Source records:
────────────────────────────────────────

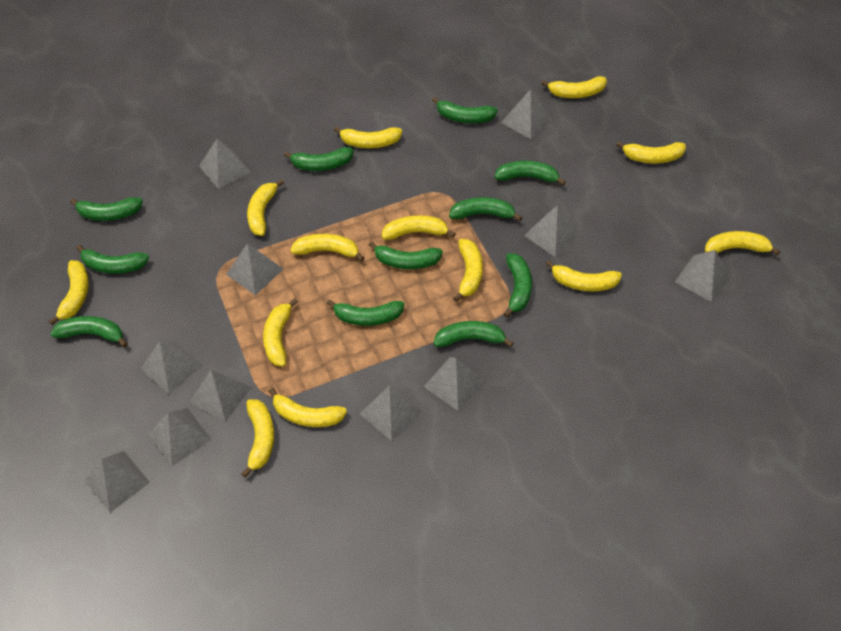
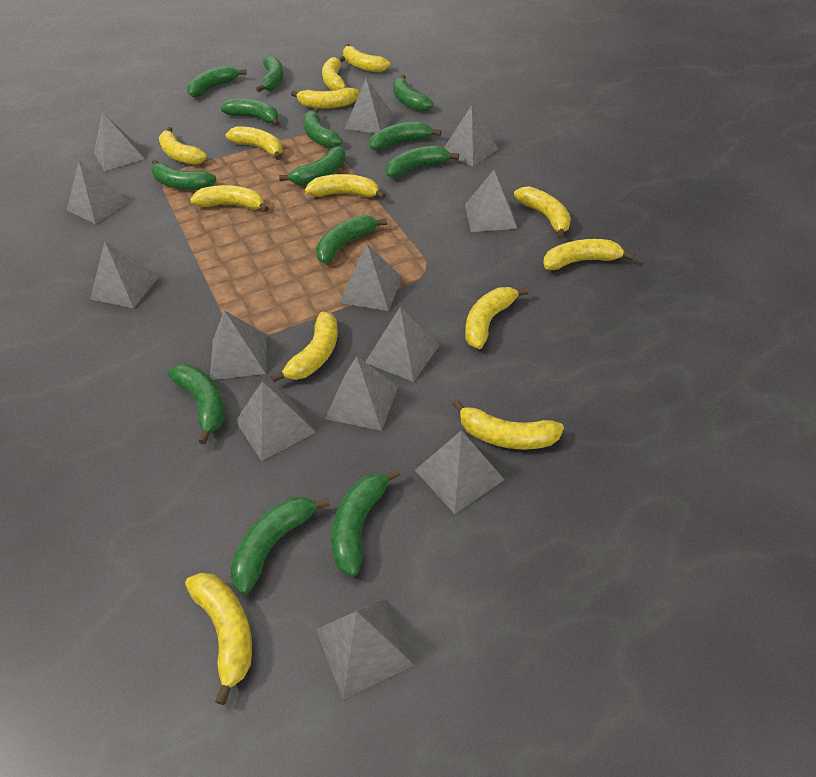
green banana: 11 -> 13
grey pyramid: 11 -> 13

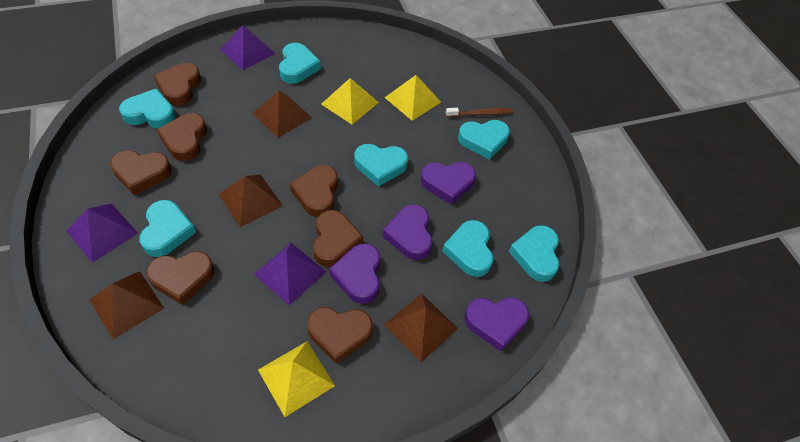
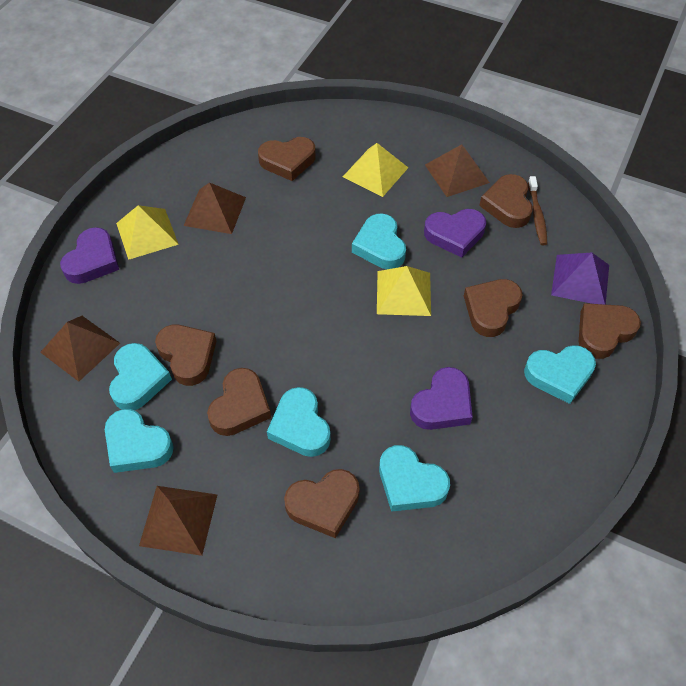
purple heart: 4 -> 3
purple pyramid: 3 -> 1
turquoise heart: 7 -> 6

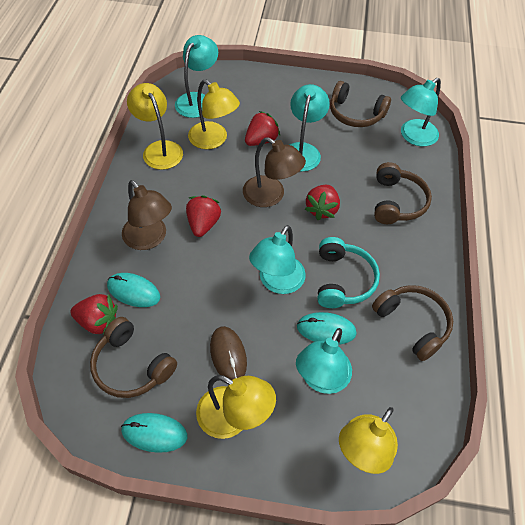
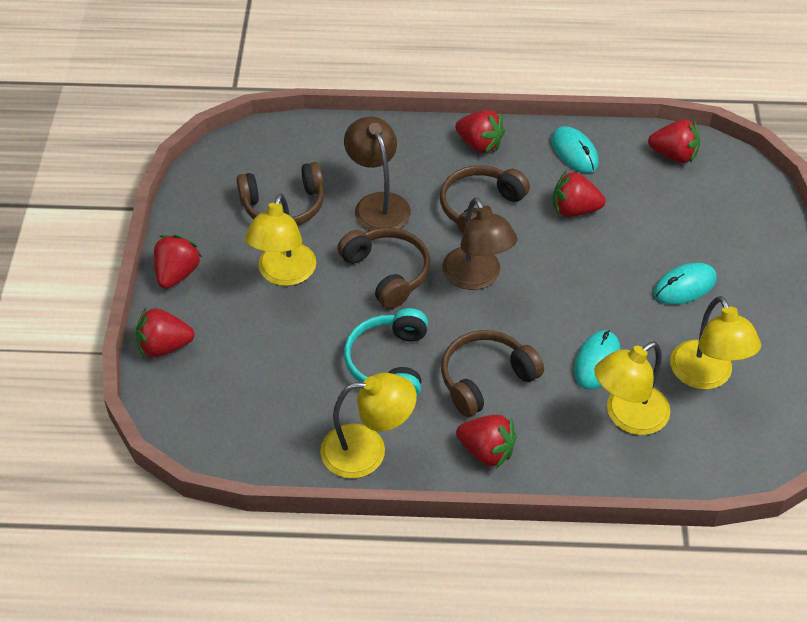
brown mouse: 1 -> 0
red strawberry: 4 -> 6
turquoise lamp: 5 -> 0

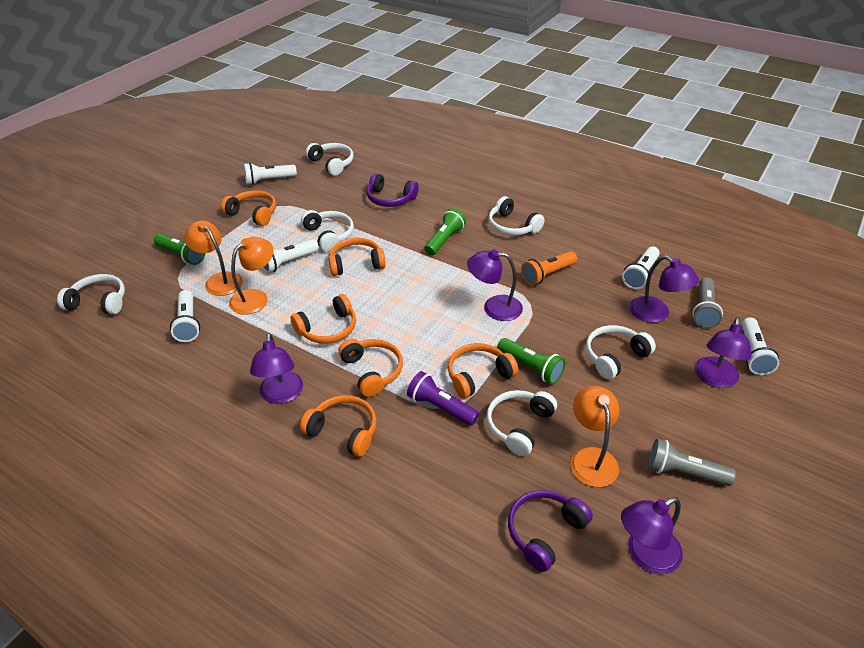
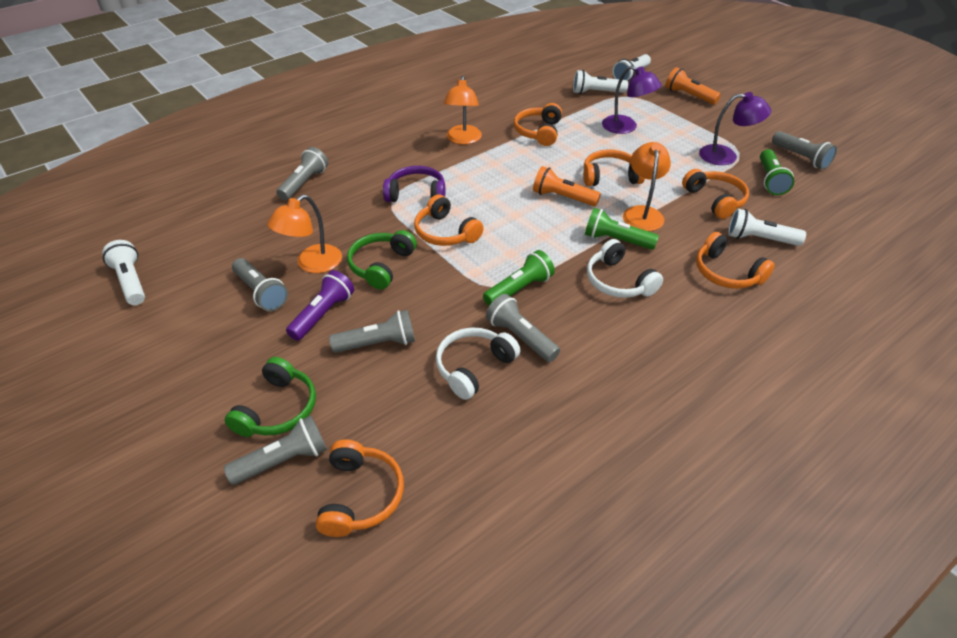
green headphones: 0 -> 2
grey flashlight: 2 -> 6
orange flashlight: 1 -> 2
purple headphones: 2 -> 1
purple lamp: 5 -> 2
white flashlight: 5 -> 4
white headphones: 6 -> 2

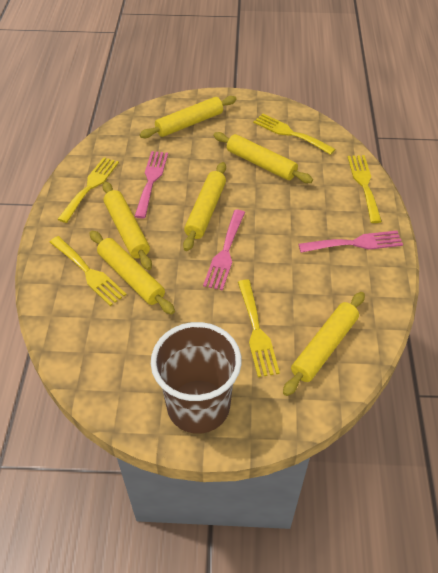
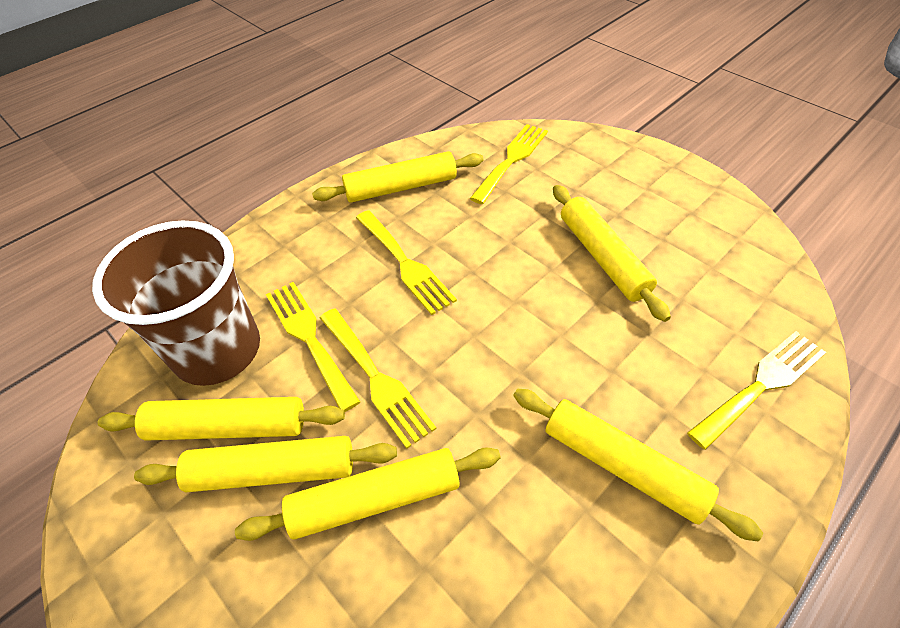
pink fork: 3 -> 0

────────────────────────────────────────

__TASK DETAILS__:
When a line in the data above contains the string "green", copy that line.

__TASK SOLUTION__:
green banana: 11 -> 13
green headphones: 0 -> 2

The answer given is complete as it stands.